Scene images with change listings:
▬▬▬▬▬▬

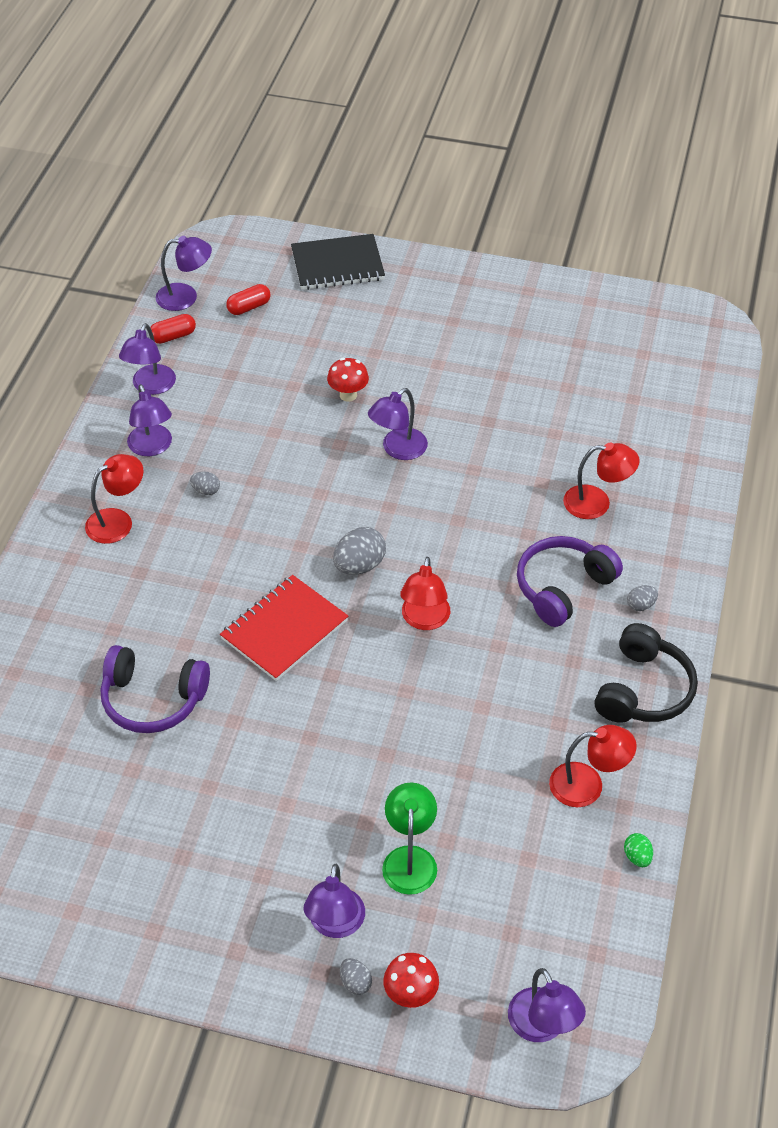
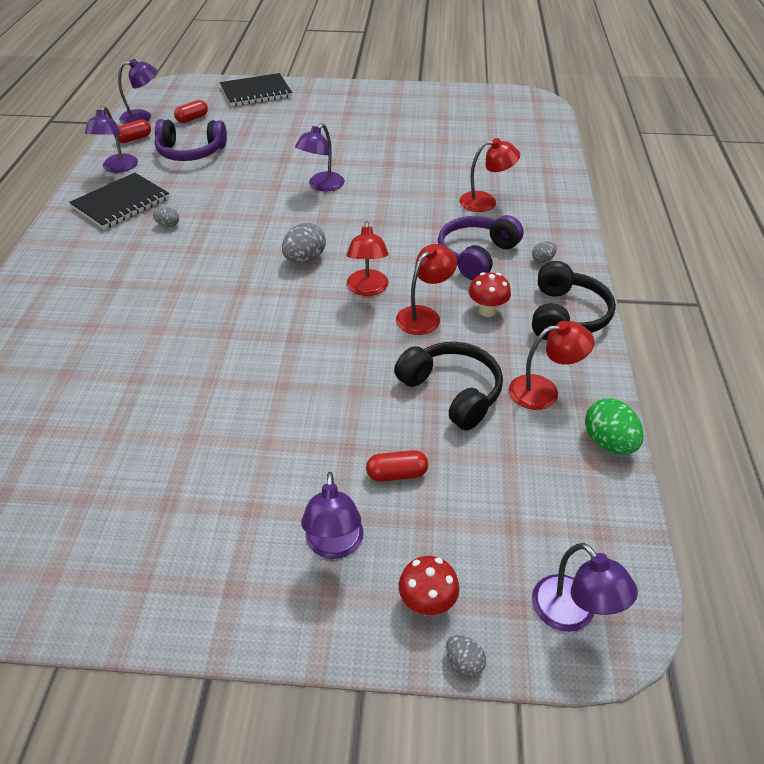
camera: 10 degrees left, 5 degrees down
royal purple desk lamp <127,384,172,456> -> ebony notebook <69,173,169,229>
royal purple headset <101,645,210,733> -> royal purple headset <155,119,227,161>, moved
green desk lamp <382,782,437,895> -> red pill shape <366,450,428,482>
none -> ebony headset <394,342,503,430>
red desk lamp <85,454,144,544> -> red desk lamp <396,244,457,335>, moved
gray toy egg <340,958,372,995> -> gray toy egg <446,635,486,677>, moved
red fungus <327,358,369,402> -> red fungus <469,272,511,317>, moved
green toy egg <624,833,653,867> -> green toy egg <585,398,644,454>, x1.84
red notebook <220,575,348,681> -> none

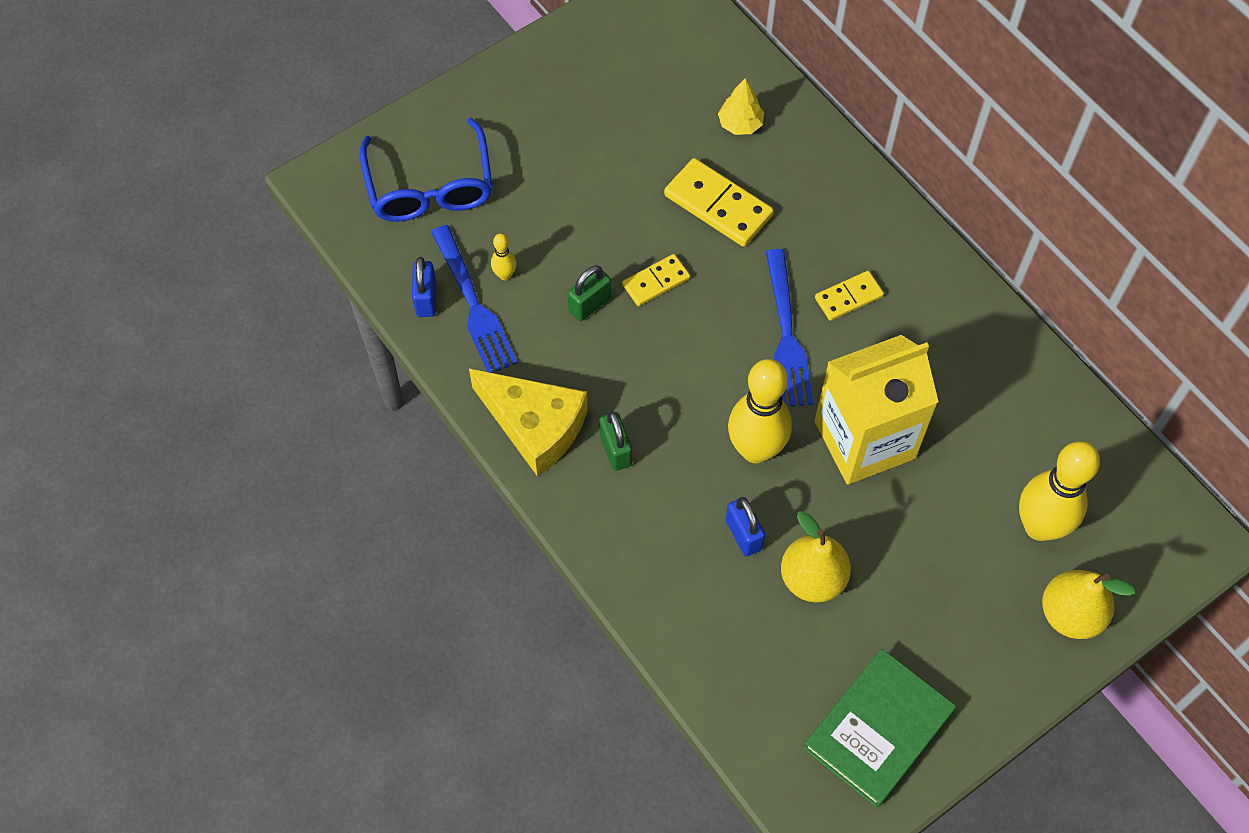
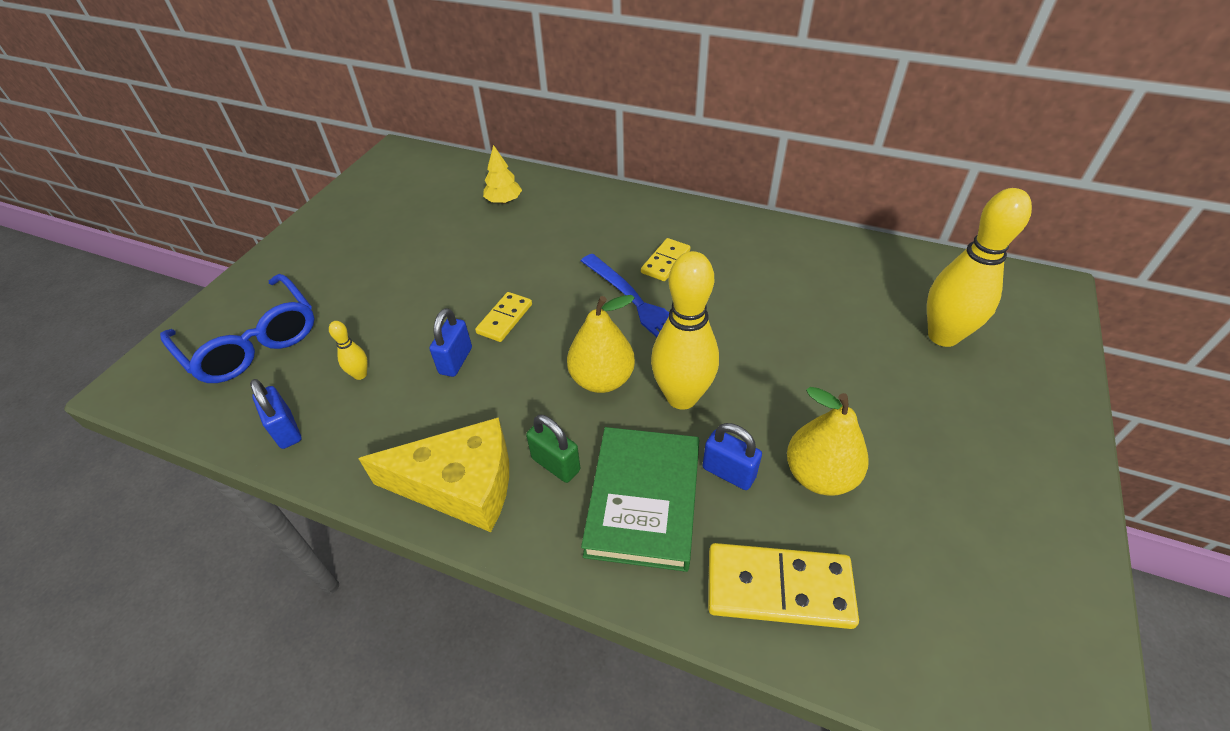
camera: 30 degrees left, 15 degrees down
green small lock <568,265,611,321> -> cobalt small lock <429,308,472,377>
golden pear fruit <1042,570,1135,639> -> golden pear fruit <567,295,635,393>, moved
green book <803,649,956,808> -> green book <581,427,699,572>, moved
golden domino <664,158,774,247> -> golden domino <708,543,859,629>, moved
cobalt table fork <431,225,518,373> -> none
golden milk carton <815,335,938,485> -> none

▬▬▬▬▬▬

* _WORK INSTRUCTION_: Say again, exactly, only those lines of the records that run from the start through the line with "green desk lamp". Pictures are to be skipped.

* _RESULT OF THE EXERCISE_:
camera: 10 degrees left, 5 degrees down
royal purple desk lamp <127,384,172,456> -> ebony notebook <69,173,169,229>
royal purple headset <101,645,210,733> -> royal purple headset <155,119,227,161>, moved
green desk lamp <382,782,437,895> -> red pill shape <366,450,428,482>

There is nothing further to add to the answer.